- [Exercise details]:
Print the data that follows word for word, leaving out any picture.

- [Data for the task]:
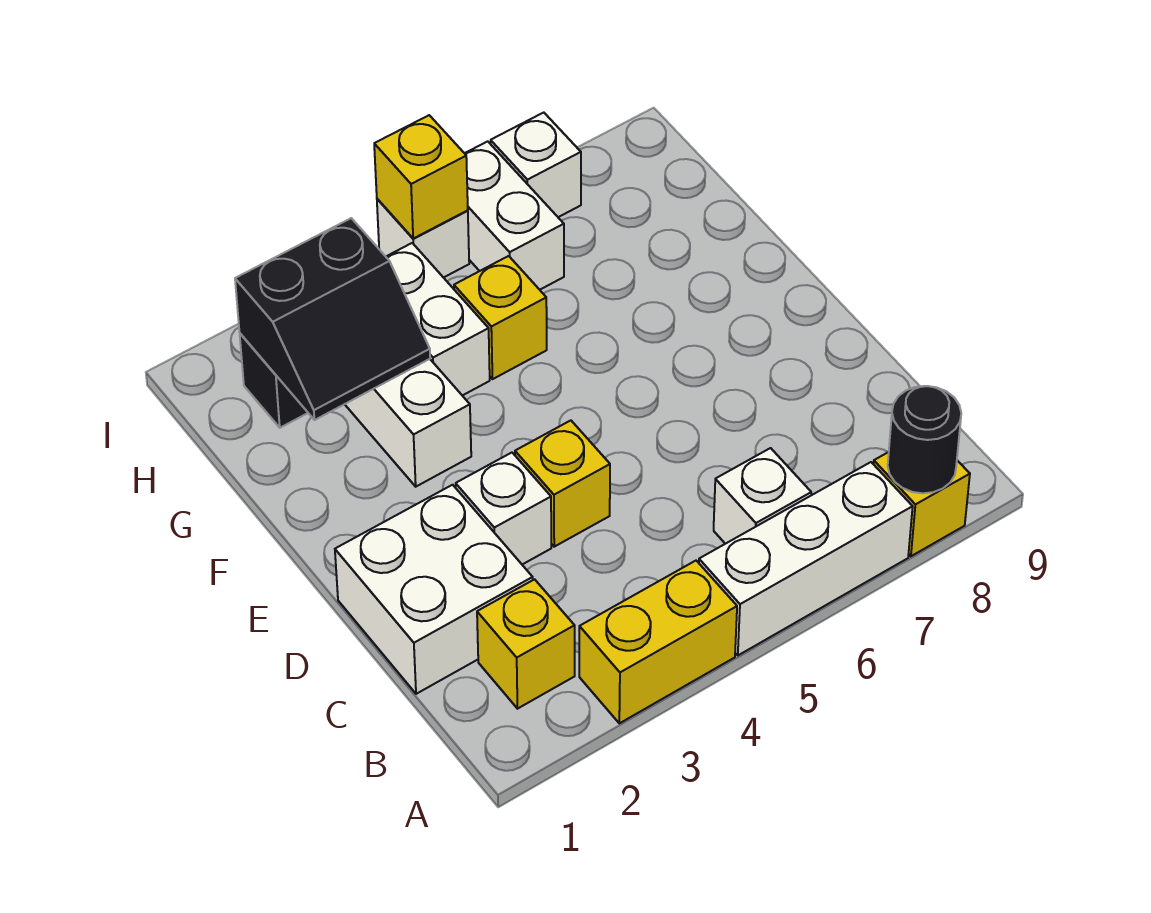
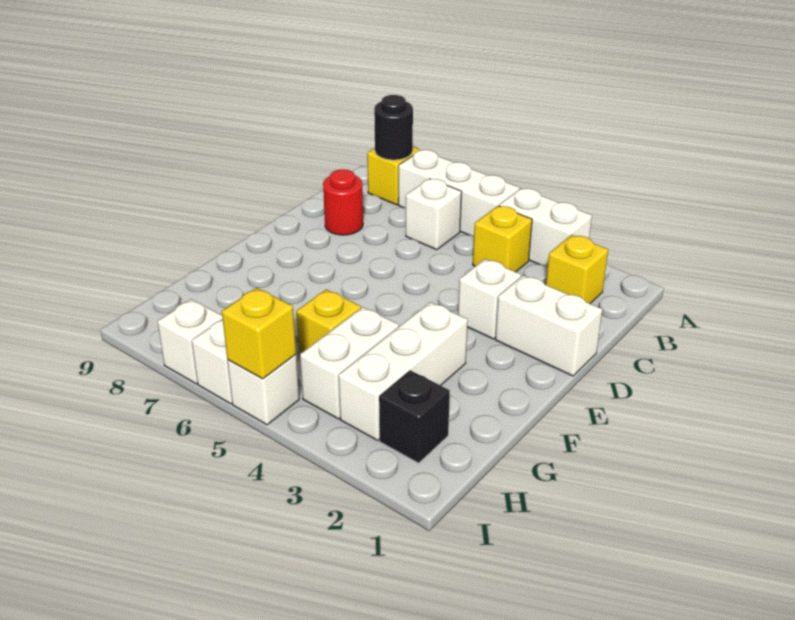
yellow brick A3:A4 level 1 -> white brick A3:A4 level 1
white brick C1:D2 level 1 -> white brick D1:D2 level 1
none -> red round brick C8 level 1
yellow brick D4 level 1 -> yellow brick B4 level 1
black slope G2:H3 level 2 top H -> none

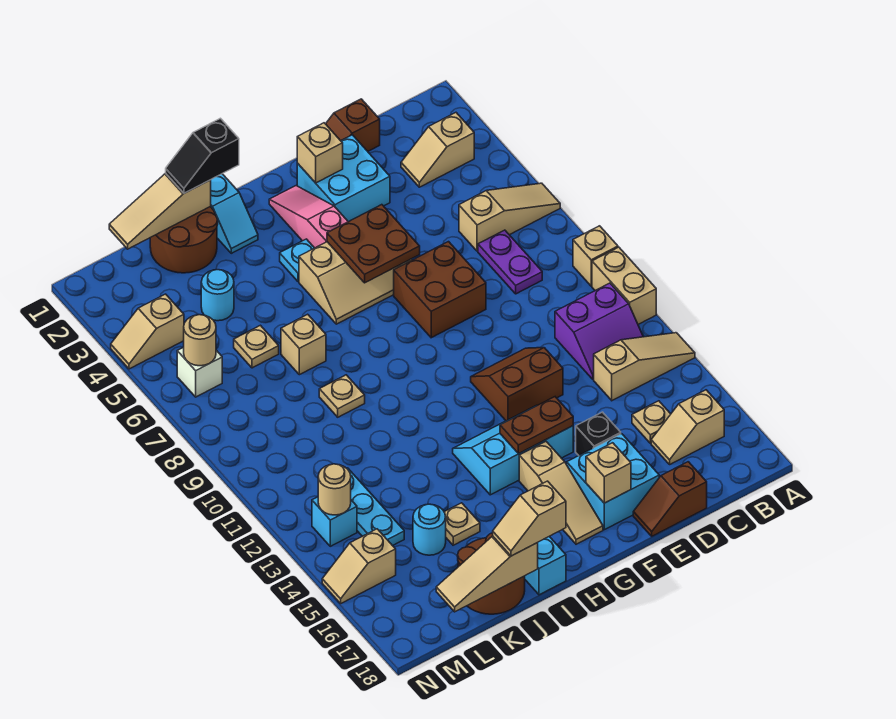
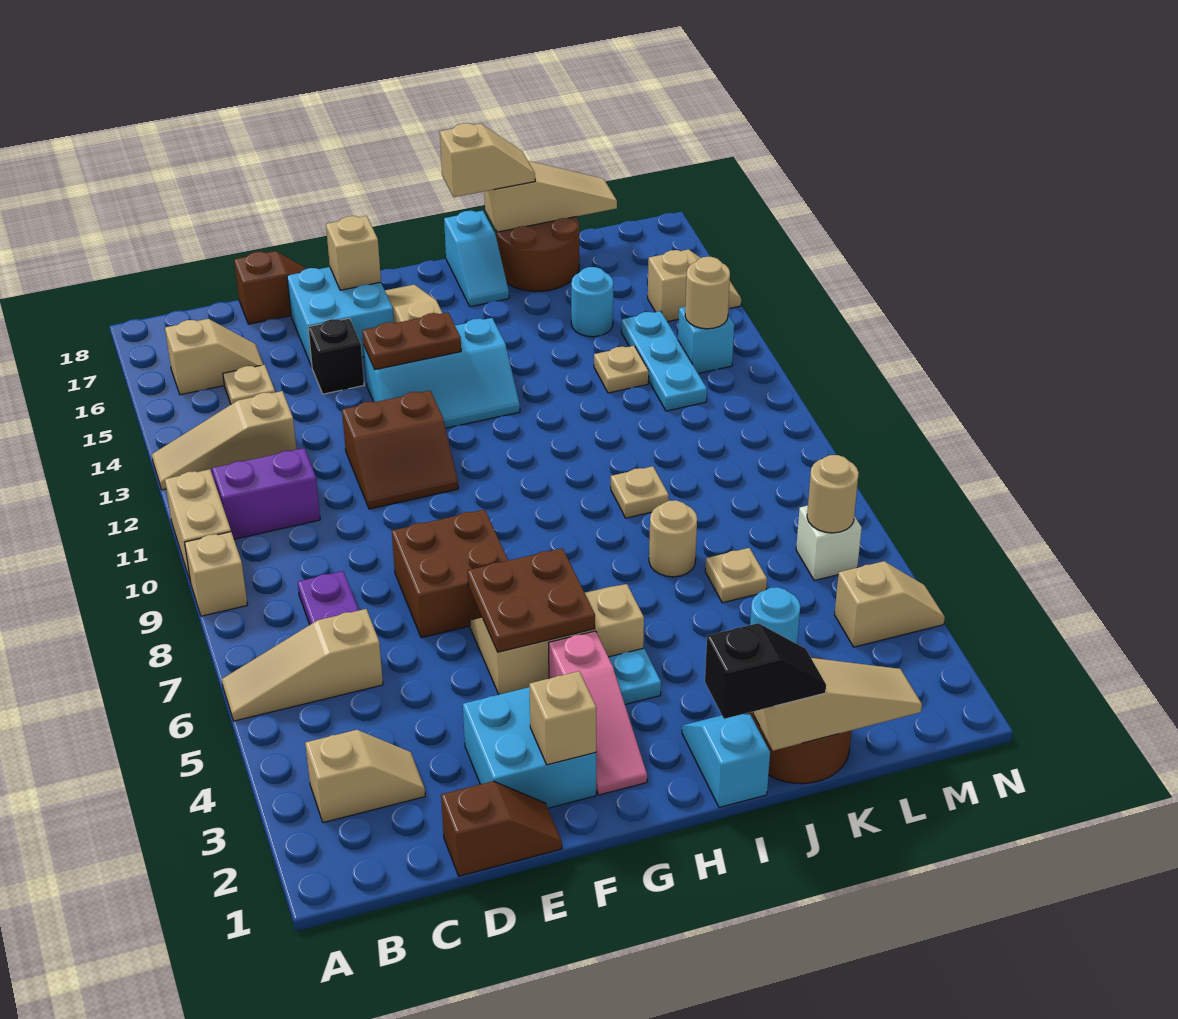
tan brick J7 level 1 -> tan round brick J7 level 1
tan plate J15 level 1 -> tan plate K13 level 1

- [Completed exercise]:
yellow brick A3:A4 level 1 -> white brick A3:A4 level 1
white brick C1:D2 level 1 -> white brick D1:D2 level 1
none -> red round brick C8 level 1
yellow brick D4 level 1 -> yellow brick B4 level 1
black slope G2:H3 level 2 top H -> none

tan brick J7 level 1 -> tan round brick J7 level 1
tan plate J15 level 1 -> tan plate K13 level 1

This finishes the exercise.